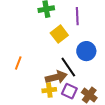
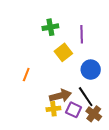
orange line: (18, 63) -> (26, 75), moved
black line: (68, 67) -> (86, 97), moved

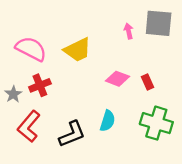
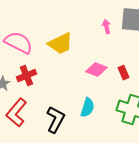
black L-shape: (72, 134) -> (55, 120), turned -40

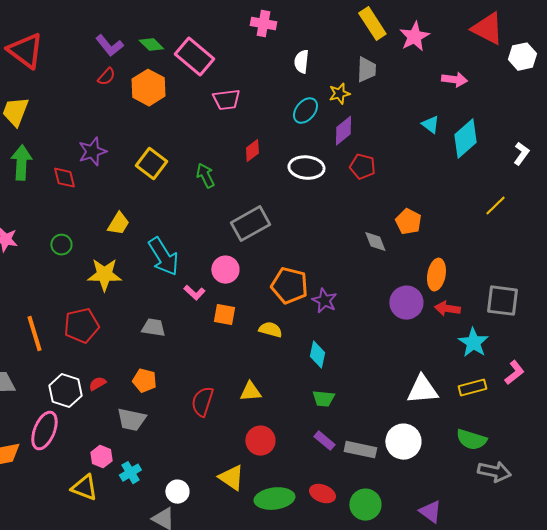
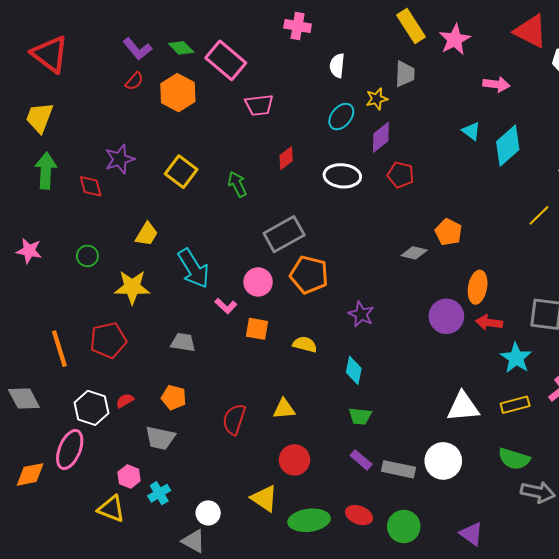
gray diamond: (375, 242) -> (414, 253), turned -55
orange pentagon: (289, 286) -> (309, 275), moved

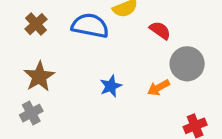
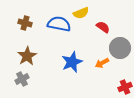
brown cross: (36, 24) -> (25, 23), turned -32
blue star: (111, 86) -> (72, 62), size x1.5

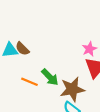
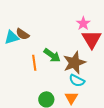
orange line: (29, 82) -> (34, 63), turned 70

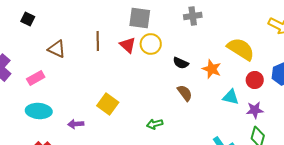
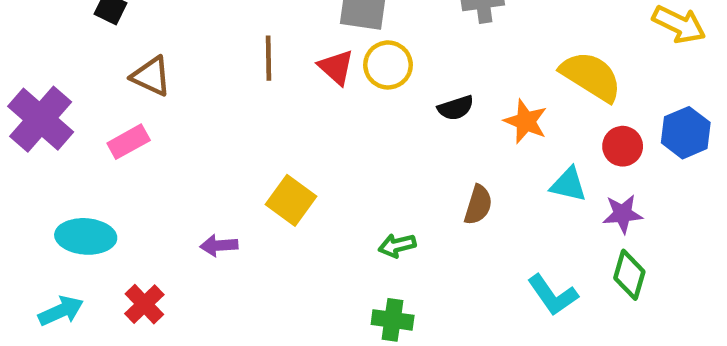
brown triangle: (57, 49) -> (151, 76), moved
black semicircle: (181, 63) -> (456, 108), turned -42
brown semicircle: (185, 93) -> (478, 205), moved, turned 54
cyan ellipse: (39, 111) -> (86, 236), moved

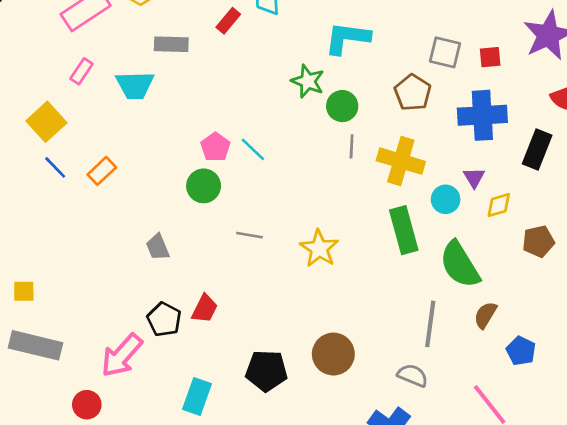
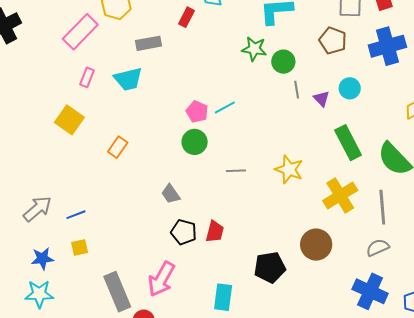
cyan line: (253, 149) -> (225, 107), turned -60
yellow cross: (401, 161) -> (340, 195), moved, turned -36
blue line: (55, 167) -> (76, 215), moved, turned -54
purple triangle: (474, 178) -> (321, 99), moved
cyan circle: (446, 199) -> (350, 88), moved
black pentagon: (164, 319) -> (184, 232), moved
gray rectangle: (35, 345) -> (117, 292), moved, turned 66
gray semicircle: (413, 375) -> (378, 248), turned -35

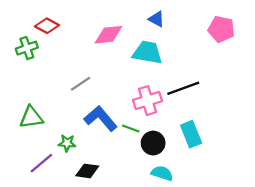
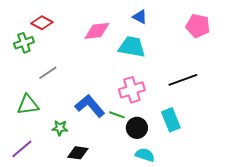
gray line: (80, 84) -> (48, 73), moved
black line: (183, 88) -> (183, 80), moved
purple line: (41, 163) -> (22, 149), moved

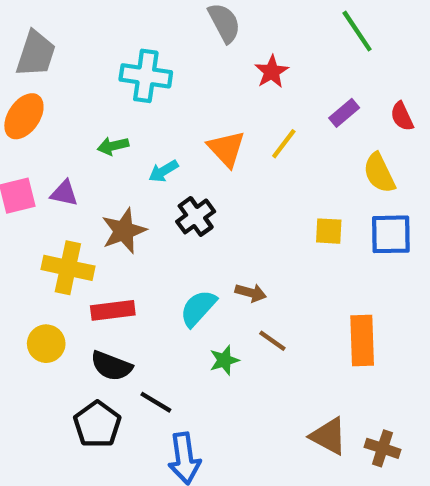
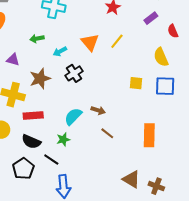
purple rectangle: (344, 113) -> (151, 18), moved
green star: (224, 360) -> (63, 139), moved

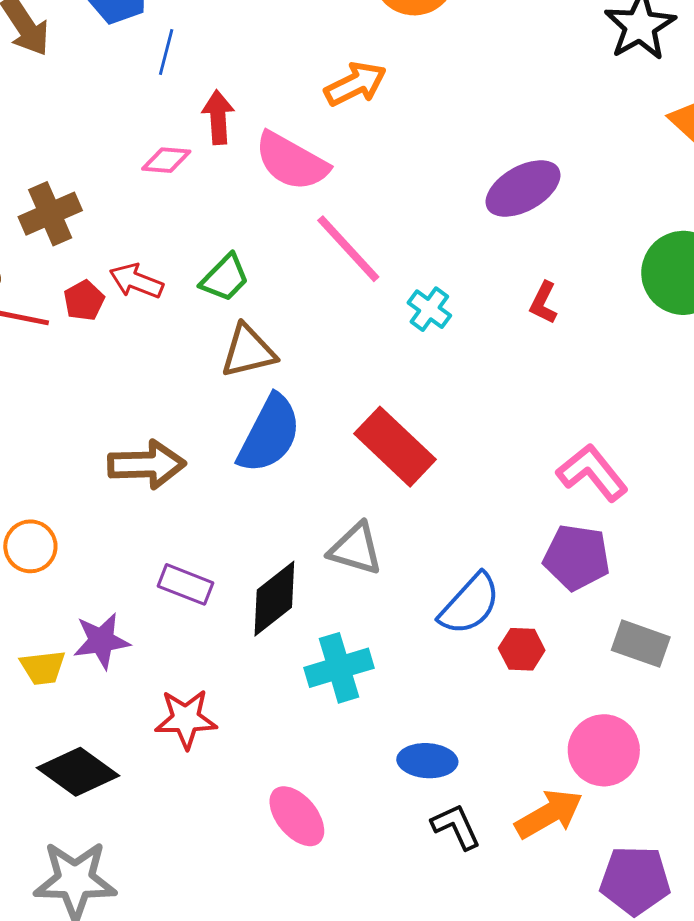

● ● ● ● ● ● ●

** About this task **
Through to the final line, copy the material above exactly and skip the images.

** Expected answer **
orange line: (18, 63) -> (26, 75), moved
black line: (68, 67) -> (86, 97), moved

black L-shape: (72, 134) -> (55, 120), turned -40

gray diamond: (375, 242) -> (414, 253), turned -55
orange pentagon: (289, 286) -> (309, 275), moved

brown cross: (36, 24) -> (25, 23), turned -32
blue star: (111, 86) -> (72, 62), size x1.5

orange line: (29, 82) -> (34, 63), turned 70

brown triangle: (57, 49) -> (151, 76), moved
black semicircle: (181, 63) -> (456, 108), turned -42
brown semicircle: (185, 93) -> (478, 205), moved, turned 54
cyan ellipse: (39, 111) -> (86, 236), moved

cyan line: (253, 149) -> (225, 107), turned -60
yellow cross: (401, 161) -> (340, 195), moved, turned -36
blue line: (55, 167) -> (76, 215), moved, turned -54
purple triangle: (474, 178) -> (321, 99), moved
cyan circle: (446, 199) -> (350, 88), moved
black pentagon: (164, 319) -> (184, 232), moved
gray rectangle: (35, 345) -> (117, 292), moved, turned 66
gray semicircle: (413, 375) -> (378, 248), turned -35

gray line: (80, 84) -> (48, 73), moved
black line: (183, 88) -> (183, 80), moved
purple line: (41, 163) -> (22, 149), moved

purple rectangle: (344, 113) -> (151, 18), moved
green star: (224, 360) -> (63, 139), moved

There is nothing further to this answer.